__DIRECTIONS FOR THIS TASK__
Please write out every line of the listing without alteration, but omit the images.

__RAW DATA__
....................
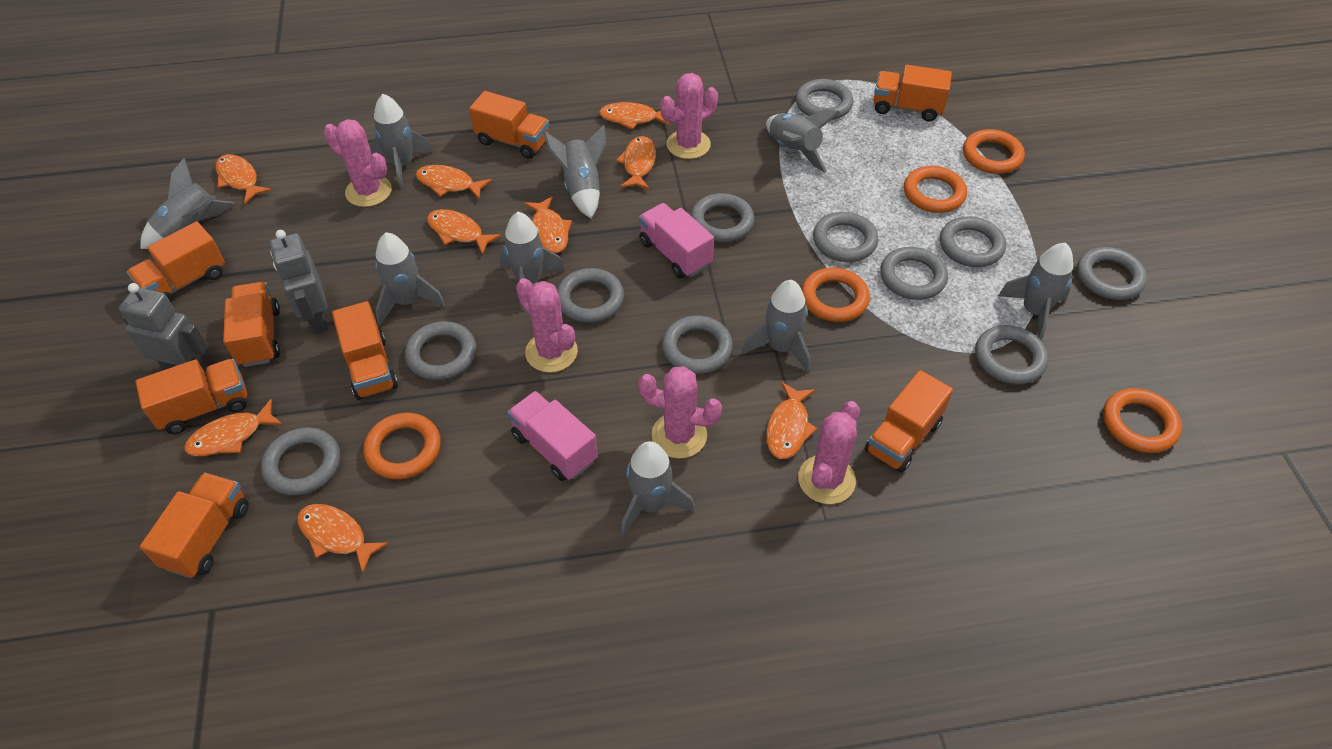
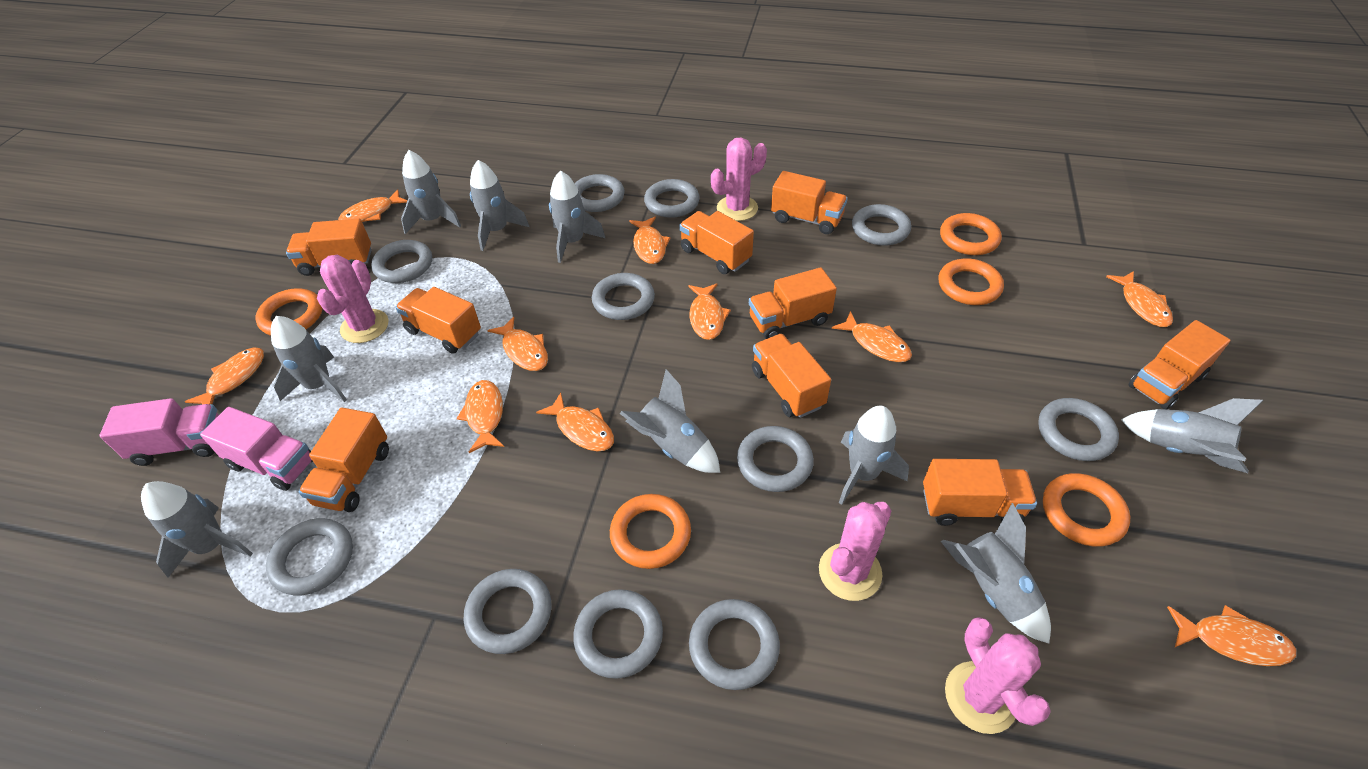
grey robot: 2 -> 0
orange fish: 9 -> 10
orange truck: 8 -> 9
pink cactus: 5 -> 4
....................
__RESPONSE__
grey robot: 2 -> 0
orange fish: 9 -> 10
orange truck: 8 -> 9
pink cactus: 5 -> 4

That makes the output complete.